This exercise calls for an exact transcription. Set down every record below.

Stored dataset items
────────────────────────────────────────
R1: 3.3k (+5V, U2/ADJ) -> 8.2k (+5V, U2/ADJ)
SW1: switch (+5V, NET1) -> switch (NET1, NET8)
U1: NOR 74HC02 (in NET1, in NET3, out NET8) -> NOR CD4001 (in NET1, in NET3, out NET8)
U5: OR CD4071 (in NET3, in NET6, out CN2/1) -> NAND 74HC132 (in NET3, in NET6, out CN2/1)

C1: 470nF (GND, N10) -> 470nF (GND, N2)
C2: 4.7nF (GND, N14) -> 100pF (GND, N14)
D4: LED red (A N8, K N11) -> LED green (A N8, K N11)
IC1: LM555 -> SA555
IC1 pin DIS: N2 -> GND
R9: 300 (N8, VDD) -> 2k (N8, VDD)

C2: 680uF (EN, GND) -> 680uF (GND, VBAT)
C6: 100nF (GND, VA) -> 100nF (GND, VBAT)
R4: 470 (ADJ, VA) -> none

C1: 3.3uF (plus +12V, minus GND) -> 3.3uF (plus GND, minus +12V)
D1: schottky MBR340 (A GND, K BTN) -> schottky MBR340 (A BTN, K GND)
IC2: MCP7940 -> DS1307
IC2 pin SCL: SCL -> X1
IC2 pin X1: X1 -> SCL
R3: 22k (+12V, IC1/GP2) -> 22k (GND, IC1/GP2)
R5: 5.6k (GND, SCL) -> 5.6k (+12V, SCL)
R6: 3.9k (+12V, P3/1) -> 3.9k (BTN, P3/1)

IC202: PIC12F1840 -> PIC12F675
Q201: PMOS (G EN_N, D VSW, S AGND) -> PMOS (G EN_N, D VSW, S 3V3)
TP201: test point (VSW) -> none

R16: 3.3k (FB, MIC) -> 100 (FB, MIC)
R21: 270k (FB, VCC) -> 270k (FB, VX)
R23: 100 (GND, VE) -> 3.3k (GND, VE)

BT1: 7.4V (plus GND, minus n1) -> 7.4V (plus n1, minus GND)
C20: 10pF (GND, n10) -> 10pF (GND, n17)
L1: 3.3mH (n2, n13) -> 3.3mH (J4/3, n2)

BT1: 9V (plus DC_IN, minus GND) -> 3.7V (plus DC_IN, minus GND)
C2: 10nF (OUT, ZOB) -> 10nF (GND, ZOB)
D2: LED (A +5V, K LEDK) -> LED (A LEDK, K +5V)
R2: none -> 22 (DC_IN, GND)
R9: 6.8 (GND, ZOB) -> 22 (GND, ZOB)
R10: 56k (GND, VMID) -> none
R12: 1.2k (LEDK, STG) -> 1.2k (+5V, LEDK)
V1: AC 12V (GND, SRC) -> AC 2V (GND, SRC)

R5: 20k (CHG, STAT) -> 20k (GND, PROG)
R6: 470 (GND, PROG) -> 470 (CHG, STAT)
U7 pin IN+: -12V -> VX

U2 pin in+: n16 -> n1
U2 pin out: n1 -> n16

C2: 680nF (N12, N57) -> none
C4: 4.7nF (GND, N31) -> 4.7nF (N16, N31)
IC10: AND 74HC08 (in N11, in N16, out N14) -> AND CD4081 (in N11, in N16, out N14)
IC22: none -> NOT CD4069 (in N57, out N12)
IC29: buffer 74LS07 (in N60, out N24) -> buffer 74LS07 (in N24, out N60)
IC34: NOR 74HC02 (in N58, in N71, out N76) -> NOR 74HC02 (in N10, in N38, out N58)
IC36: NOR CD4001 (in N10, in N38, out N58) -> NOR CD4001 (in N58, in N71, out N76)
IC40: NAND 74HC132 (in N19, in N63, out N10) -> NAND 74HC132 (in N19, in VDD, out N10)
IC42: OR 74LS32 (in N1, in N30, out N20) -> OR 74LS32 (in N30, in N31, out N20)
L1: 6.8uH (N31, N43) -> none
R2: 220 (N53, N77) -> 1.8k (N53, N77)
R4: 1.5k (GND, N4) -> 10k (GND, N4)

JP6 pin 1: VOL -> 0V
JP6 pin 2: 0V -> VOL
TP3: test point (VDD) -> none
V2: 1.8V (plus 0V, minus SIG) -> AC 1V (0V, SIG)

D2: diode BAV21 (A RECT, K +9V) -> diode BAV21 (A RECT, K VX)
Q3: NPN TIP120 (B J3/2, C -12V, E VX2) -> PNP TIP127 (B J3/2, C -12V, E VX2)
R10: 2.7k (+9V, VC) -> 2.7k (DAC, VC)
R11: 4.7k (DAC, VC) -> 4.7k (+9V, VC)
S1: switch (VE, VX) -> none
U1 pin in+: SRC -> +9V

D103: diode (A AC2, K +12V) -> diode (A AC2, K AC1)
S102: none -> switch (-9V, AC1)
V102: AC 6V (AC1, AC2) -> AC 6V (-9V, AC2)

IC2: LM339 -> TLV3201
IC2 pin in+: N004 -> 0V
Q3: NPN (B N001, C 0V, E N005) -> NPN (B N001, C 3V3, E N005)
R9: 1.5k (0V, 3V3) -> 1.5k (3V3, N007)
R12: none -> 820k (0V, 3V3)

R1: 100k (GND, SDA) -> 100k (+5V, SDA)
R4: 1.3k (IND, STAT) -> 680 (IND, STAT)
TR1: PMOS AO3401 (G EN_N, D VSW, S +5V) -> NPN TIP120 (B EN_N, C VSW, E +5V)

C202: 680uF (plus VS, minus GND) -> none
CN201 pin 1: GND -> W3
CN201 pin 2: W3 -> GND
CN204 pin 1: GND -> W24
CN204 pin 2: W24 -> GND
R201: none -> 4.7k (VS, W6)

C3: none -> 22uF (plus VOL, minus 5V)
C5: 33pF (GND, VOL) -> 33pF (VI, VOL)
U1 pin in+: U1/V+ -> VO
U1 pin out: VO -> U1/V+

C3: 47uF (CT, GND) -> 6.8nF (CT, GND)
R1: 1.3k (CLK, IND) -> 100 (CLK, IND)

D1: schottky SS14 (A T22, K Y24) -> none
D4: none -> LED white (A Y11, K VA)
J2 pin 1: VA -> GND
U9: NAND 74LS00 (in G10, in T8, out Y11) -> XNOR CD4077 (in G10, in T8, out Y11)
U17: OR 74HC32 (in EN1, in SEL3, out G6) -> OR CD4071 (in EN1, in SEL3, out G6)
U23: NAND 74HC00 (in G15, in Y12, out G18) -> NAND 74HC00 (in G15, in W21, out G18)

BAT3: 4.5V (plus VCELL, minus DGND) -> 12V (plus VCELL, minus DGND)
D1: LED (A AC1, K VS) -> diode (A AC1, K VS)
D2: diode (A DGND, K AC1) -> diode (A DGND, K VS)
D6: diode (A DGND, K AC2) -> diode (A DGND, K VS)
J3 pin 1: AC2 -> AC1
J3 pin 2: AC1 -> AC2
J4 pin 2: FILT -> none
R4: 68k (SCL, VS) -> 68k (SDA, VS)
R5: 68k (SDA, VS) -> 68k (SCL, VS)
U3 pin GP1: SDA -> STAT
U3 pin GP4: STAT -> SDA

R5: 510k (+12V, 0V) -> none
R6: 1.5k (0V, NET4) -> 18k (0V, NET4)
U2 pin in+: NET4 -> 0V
────────────────────────────────────────
> [ANSWER FOR THE TASK]:
R1: 3.3k (+5V, U2/ADJ) -> 8.2k (+5V, U2/ADJ)
SW1: switch (+5V, NET1) -> switch (NET1, NET8)
U1: NOR 74HC02 (in NET1, in NET3, out NET8) -> NOR CD4001 (in NET1, in NET3, out NET8)
U5: OR CD4071 (in NET3, in NET6, out CN2/1) -> NAND 74HC132 (in NET3, in NET6, out CN2/1)

C1: 470nF (GND, N10) -> 470nF (GND, N2)
C2: 4.7nF (GND, N14) -> 100pF (GND, N14)
D4: LED red (A N8, K N11) -> LED green (A N8, K N11)
IC1: LM555 -> SA555
IC1 pin DIS: N2 -> GND
R9: 300 (N8, VDD) -> 2k (N8, VDD)

C2: 680uF (EN, GND) -> 680uF (GND, VBAT)
C6: 100nF (GND, VA) -> 100nF (GND, VBAT)
R4: 470 (ADJ, VA) -> none

C1: 3.3uF (plus +12V, minus GND) -> 3.3uF (plus GND, minus +12V)
D1: schottky MBR340 (A GND, K BTN) -> schottky MBR340 (A BTN, K GND)
IC2: MCP7940 -> DS1307
IC2 pin SCL: SCL -> X1
IC2 pin X1: X1 -> SCL
R3: 22k (+12V, IC1/GP2) -> 22k (GND, IC1/GP2)
R5: 5.6k (GND, SCL) -> 5.6k (+12V, SCL)
R6: 3.9k (+12V, P3/1) -> 3.9k (BTN, P3/1)

IC202: PIC12F1840 -> PIC12F675
Q201: PMOS (G EN_N, D VSW, S AGND) -> PMOS (G EN_N, D VSW, S 3V3)
TP201: test point (VSW) -> none

R16: 3.3k (FB, MIC) -> 100 (FB, MIC)
R21: 270k (FB, VCC) -> 270k (FB, VX)
R23: 100 (GND, VE) -> 3.3k (GND, VE)

BT1: 7.4V (plus GND, minus n1) -> 7.4V (plus n1, minus GND)
C20: 10pF (GND, n10) -> 10pF (GND, n17)
L1: 3.3mH (n2, n13) -> 3.3mH (J4/3, n2)

BT1: 9V (plus DC_IN, minus GND) -> 3.7V (plus DC_IN, minus GND)
C2: 10nF (OUT, ZOB) -> 10nF (GND, ZOB)
D2: LED (A +5V, K LEDK) -> LED (A LEDK, K +5V)
R2: none -> 22 (DC_IN, GND)
R9: 6.8 (GND, ZOB) -> 22 (GND, ZOB)
R10: 56k (GND, VMID) -> none
R12: 1.2k (LEDK, STG) -> 1.2k (+5V, LEDK)
V1: AC 12V (GND, SRC) -> AC 2V (GND, SRC)

R5: 20k (CHG, STAT) -> 20k (GND, PROG)
R6: 470 (GND, PROG) -> 470 (CHG, STAT)
U7 pin IN+: -12V -> VX

U2 pin in+: n16 -> n1
U2 pin out: n1 -> n16

C2: 680nF (N12, N57) -> none
C4: 4.7nF (GND, N31) -> 4.7nF (N16, N31)
IC10: AND 74HC08 (in N11, in N16, out N14) -> AND CD4081 (in N11, in N16, out N14)
IC22: none -> NOT CD4069 (in N57, out N12)
IC29: buffer 74LS07 (in N60, out N24) -> buffer 74LS07 (in N24, out N60)
IC34: NOR 74HC02 (in N58, in N71, out N76) -> NOR 74HC02 (in N10, in N38, out N58)
IC36: NOR CD4001 (in N10, in N38, out N58) -> NOR CD4001 (in N58, in N71, out N76)
IC40: NAND 74HC132 (in N19, in N63, out N10) -> NAND 74HC132 (in N19, in VDD, out N10)
IC42: OR 74LS32 (in N1, in N30, out N20) -> OR 74LS32 (in N30, in N31, out N20)
L1: 6.8uH (N31, N43) -> none
R2: 220 (N53, N77) -> 1.8k (N53, N77)
R4: 1.5k (GND, N4) -> 10k (GND, N4)

JP6 pin 1: VOL -> 0V
JP6 pin 2: 0V -> VOL
TP3: test point (VDD) -> none
V2: 1.8V (plus 0V, minus SIG) -> AC 1V (0V, SIG)

D2: diode BAV21 (A RECT, K +9V) -> diode BAV21 (A RECT, K VX)
Q3: NPN TIP120 (B J3/2, C -12V, E VX2) -> PNP TIP127 (B J3/2, C -12V, E VX2)
R10: 2.7k (+9V, VC) -> 2.7k (DAC, VC)
R11: 4.7k (DAC, VC) -> 4.7k (+9V, VC)
S1: switch (VE, VX) -> none
U1 pin in+: SRC -> +9V

D103: diode (A AC2, K +12V) -> diode (A AC2, K AC1)
S102: none -> switch (-9V, AC1)
V102: AC 6V (AC1, AC2) -> AC 6V (-9V, AC2)

IC2: LM339 -> TLV3201
IC2 pin in+: N004 -> 0V
Q3: NPN (B N001, C 0V, E N005) -> NPN (B N001, C 3V3, E N005)
R9: 1.5k (0V, 3V3) -> 1.5k (3V3, N007)
R12: none -> 820k (0V, 3V3)

R1: 100k (GND, SDA) -> 100k (+5V, SDA)
R4: 1.3k (IND, STAT) -> 680 (IND, STAT)
TR1: PMOS AO3401 (G EN_N, D VSW, S +5V) -> NPN TIP120 (B EN_N, C VSW, E +5V)

C202: 680uF (plus VS, minus GND) -> none
CN201 pin 1: GND -> W3
CN201 pin 2: W3 -> GND
CN204 pin 1: GND -> W24
CN204 pin 2: W24 -> GND
R201: none -> 4.7k (VS, W6)

C3: none -> 22uF (plus VOL, minus 5V)
C5: 33pF (GND, VOL) -> 33pF (VI, VOL)
U1 pin in+: U1/V+ -> VO
U1 pin out: VO -> U1/V+

C3: 47uF (CT, GND) -> 6.8nF (CT, GND)
R1: 1.3k (CLK, IND) -> 100 (CLK, IND)

D1: schottky SS14 (A T22, K Y24) -> none
D4: none -> LED white (A Y11, K VA)
J2 pin 1: VA -> GND
U9: NAND 74LS00 (in G10, in T8, out Y11) -> XNOR CD4077 (in G10, in T8, out Y11)
U17: OR 74HC32 (in EN1, in SEL3, out G6) -> OR CD4071 (in EN1, in SEL3, out G6)
U23: NAND 74HC00 (in G15, in Y12, out G18) -> NAND 74HC00 (in G15, in W21, out G18)

BAT3: 4.5V (plus VCELL, minus DGND) -> 12V (plus VCELL, minus DGND)
D1: LED (A AC1, K VS) -> diode (A AC1, K VS)
D2: diode (A DGND, K AC1) -> diode (A DGND, K VS)
D6: diode (A DGND, K AC2) -> diode (A DGND, K VS)
J3 pin 1: AC2 -> AC1
J3 pin 2: AC1 -> AC2
J4 pin 2: FILT -> none
R4: 68k (SCL, VS) -> 68k (SDA, VS)
R5: 68k (SDA, VS) -> 68k (SCL, VS)
U3 pin GP1: SDA -> STAT
U3 pin GP4: STAT -> SDA

R5: 510k (+12V, 0V) -> none
R6: 1.5k (0V, NET4) -> 18k (0V, NET4)
U2 pin in+: NET4 -> 0V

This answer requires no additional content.